AVAILABLE DATA
****************************************

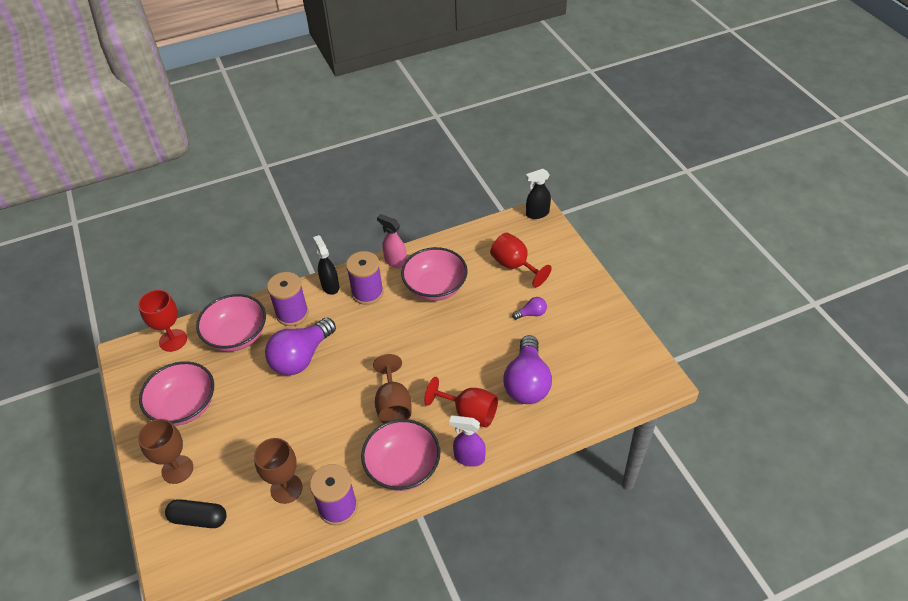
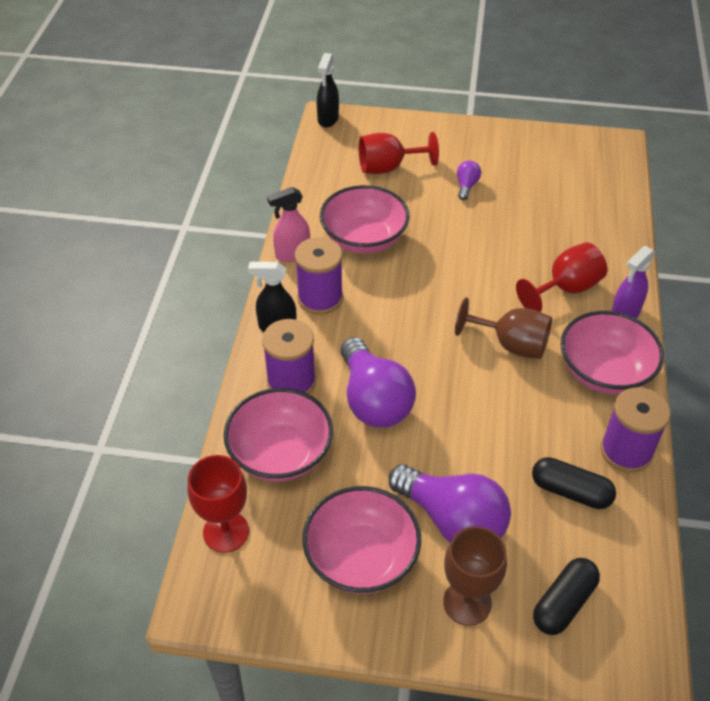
camera: 60 degrees left, 0 degrees up
(286, 488) = (570, 491): brown goblet -> black capsule
(527, 382) = (556, 229): purple light bulb -> purple light bulb (452, 520)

****************************************

HOW TO COMPLETE THIS TASK
From the material above, output every line exactly as written, dropping any picture.

SOLUTION
camera: 60 degrees left, 0 degrees up
(286, 488) = (570, 491): brown goblet -> black capsule
(527, 382) = (556, 229): purple light bulb -> purple light bulb (452, 520)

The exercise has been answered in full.